◆ Task to complete
What you return must match the records word for word, except that pictures are dropped.

◆ Data for processing
%%
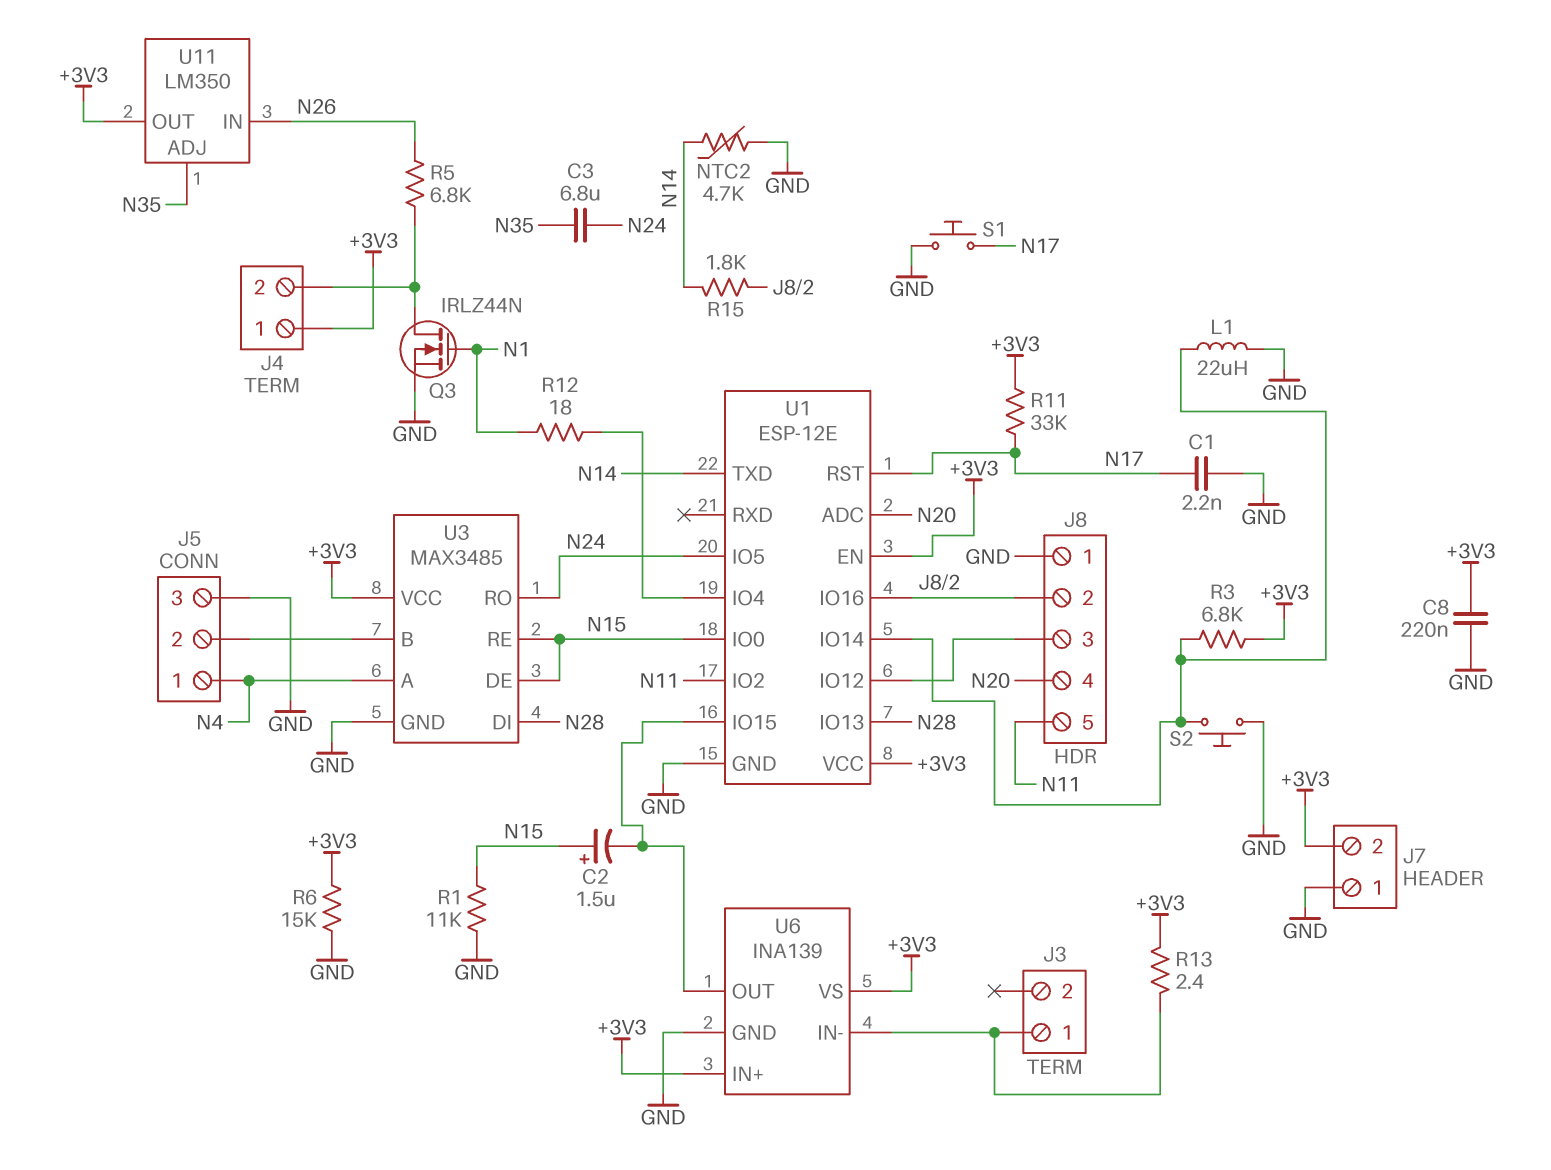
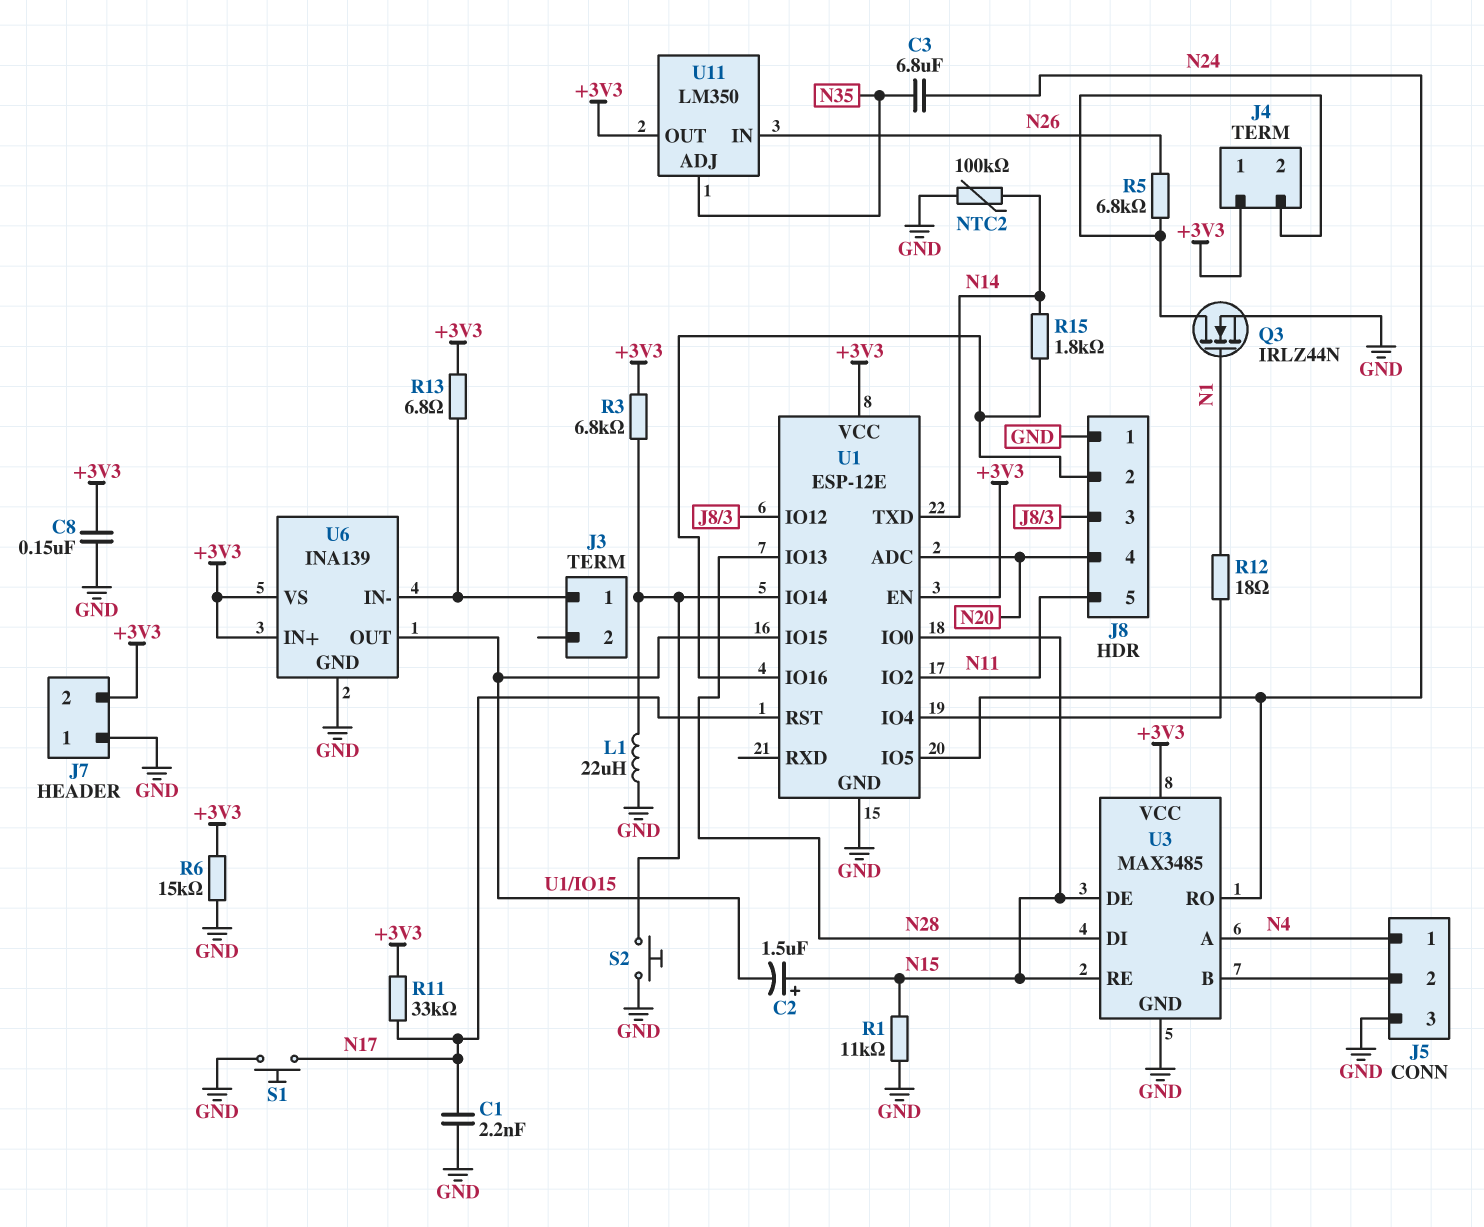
C8: 220nF (+3V3, GND) -> 150nF (+3V3, GND)
NTC2: 4.7k (GND, N14) -> 100k (GND, N14)
R13: 2.4 (+3V3, J3/1) -> 6.8 (+3V3, J3/1)

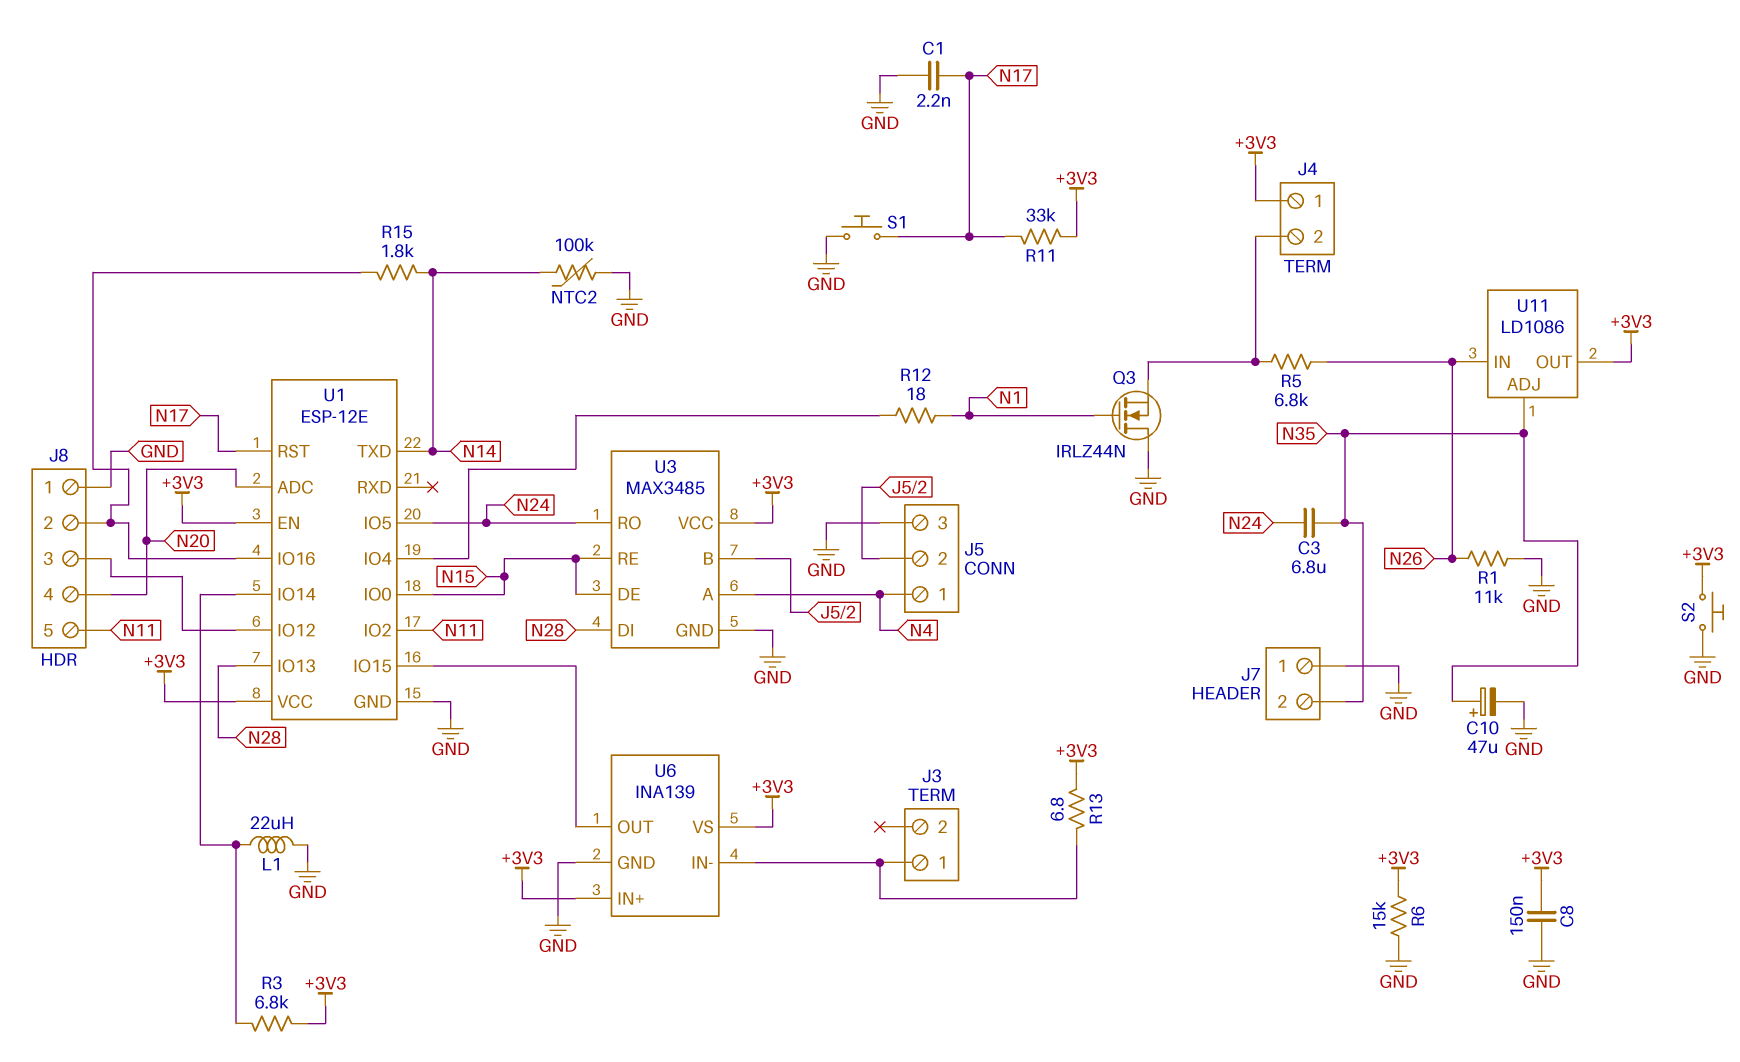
C2: 1.5uF (plus N15, minus U1/IO15) -> none
C10: none -> 47uF (plus N35, minus GND)
J7 pin 2: +3V3 -> N35
Q3: NMOS IRLZ44N (G N1, D J4/2, S GND) -> NMOS IRLZ44N (G N1, D GND, S J4/2)
R1: 11k (GND, N15) -> 11k (GND, N26)
S2: button (GND, U1/IO14) -> button (+3V3, GND)
U11: LM350 -> LD1086

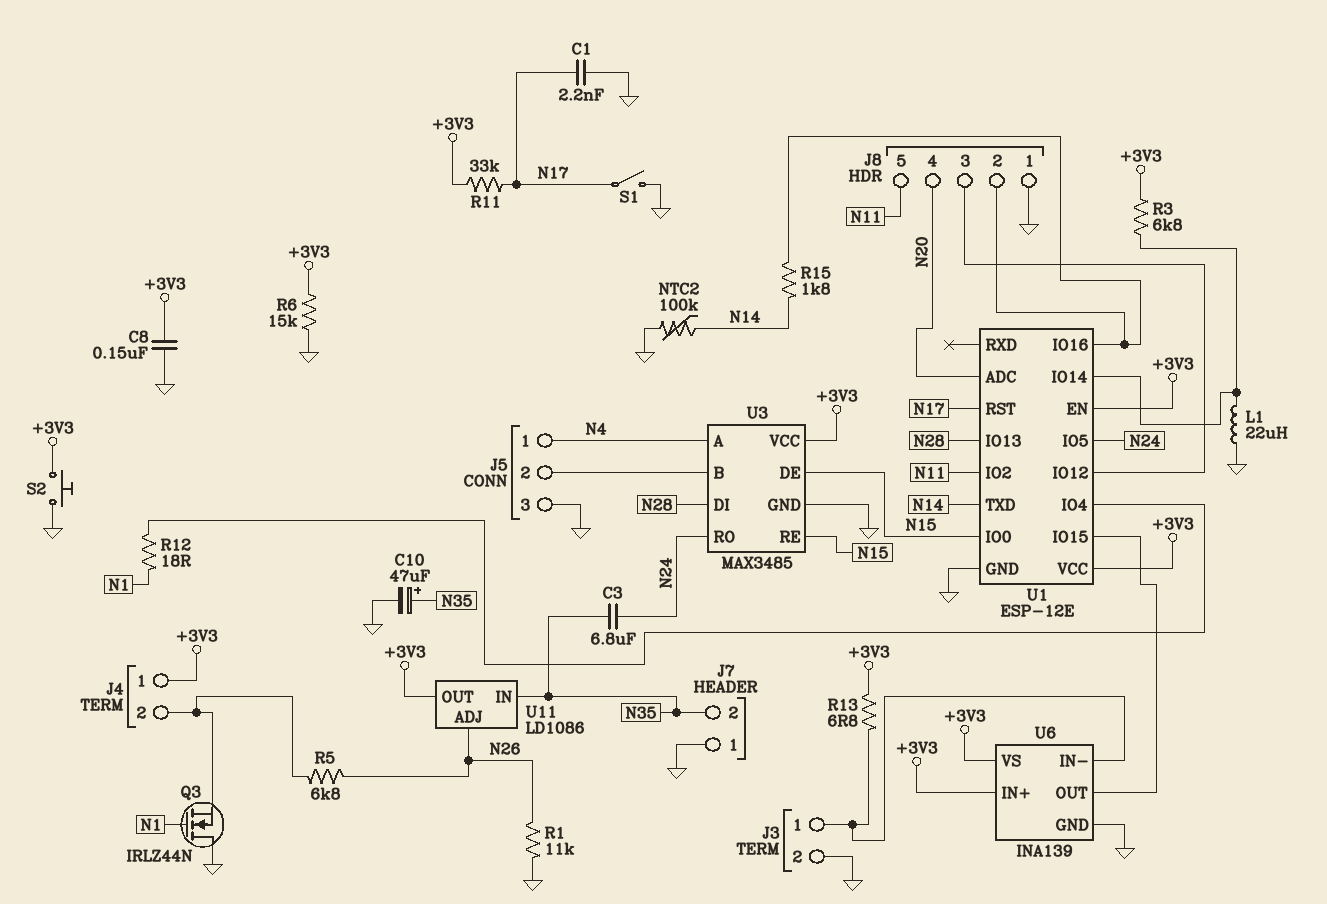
J3 pin 2: none -> GND
S1: button (GND, N17) -> switch (GND, N17)
U11 pin ADJ: N35 -> N26
U11 pin IN: N26 -> N35

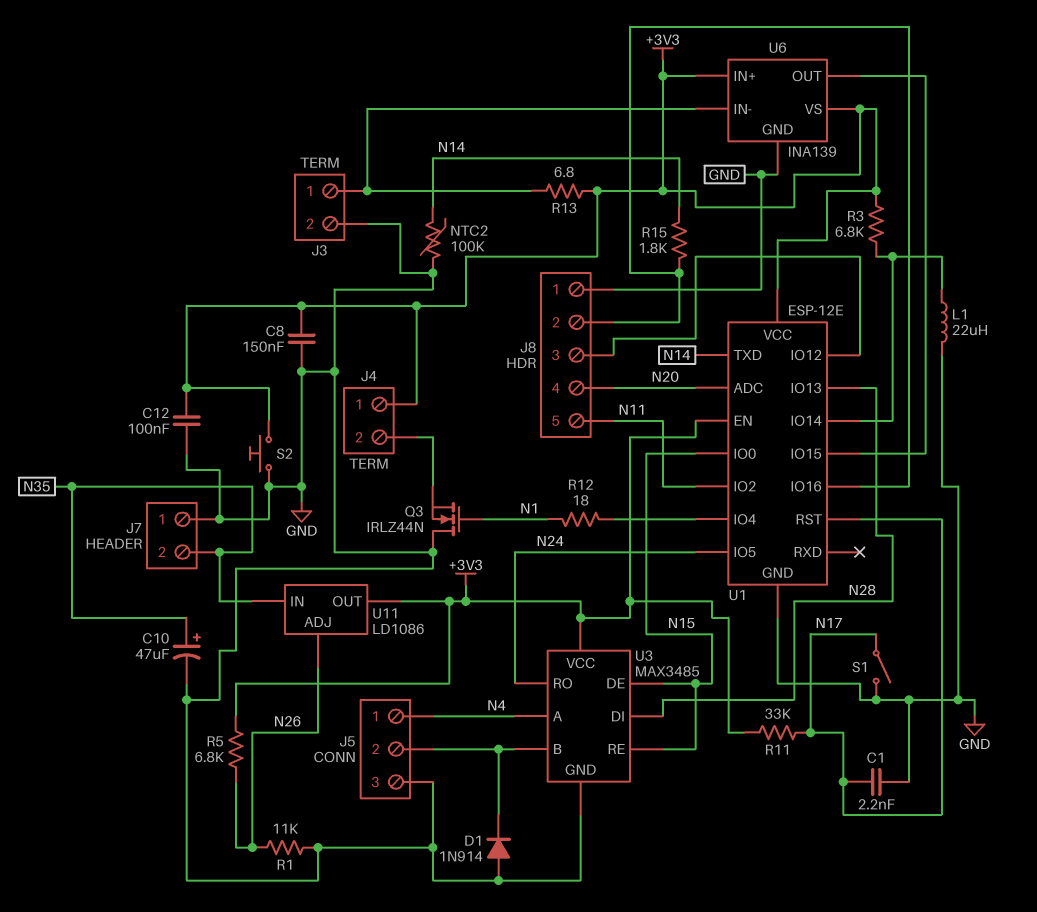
C3: 6.8uF (N24, N35) -> none
C12: none -> 100nF (+3V3, GND)
D1: none -> diode 1N914 (A GND, K J5/2)
R5: 6.8k (J4/2, N26) -> 6.8k (+3V3, N26)
R6: 15k (+3V3, GND) -> none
%%
◆ Output of the exercise
C8: 220nF (+3V3, GND) -> 150nF (+3V3, GND)
NTC2: 4.7k (GND, N14) -> 100k (GND, N14)
R13: 2.4 (+3V3, J3/1) -> 6.8 (+3V3, J3/1)

C2: 1.5uF (plus N15, minus U1/IO15) -> none
C10: none -> 47uF (plus N35, minus GND)
J7 pin 2: +3V3 -> N35
Q3: NMOS IRLZ44N (G N1, D J4/2, S GND) -> NMOS IRLZ44N (G N1, D GND, S J4/2)
R1: 11k (GND, N15) -> 11k (GND, N26)
S2: button (GND, U1/IO14) -> button (+3V3, GND)
U11: LM350 -> LD1086

J3 pin 2: none -> GND
S1: button (GND, N17) -> switch (GND, N17)
U11 pin ADJ: N35 -> N26
U11 pin IN: N26 -> N35

C3: 6.8uF (N24, N35) -> none
C12: none -> 100nF (+3V3, GND)
D1: none -> diode 1N914 (A GND, K J5/2)
R5: 6.8k (J4/2, N26) -> 6.8k (+3V3, N26)
R6: 15k (+3V3, GND) -> none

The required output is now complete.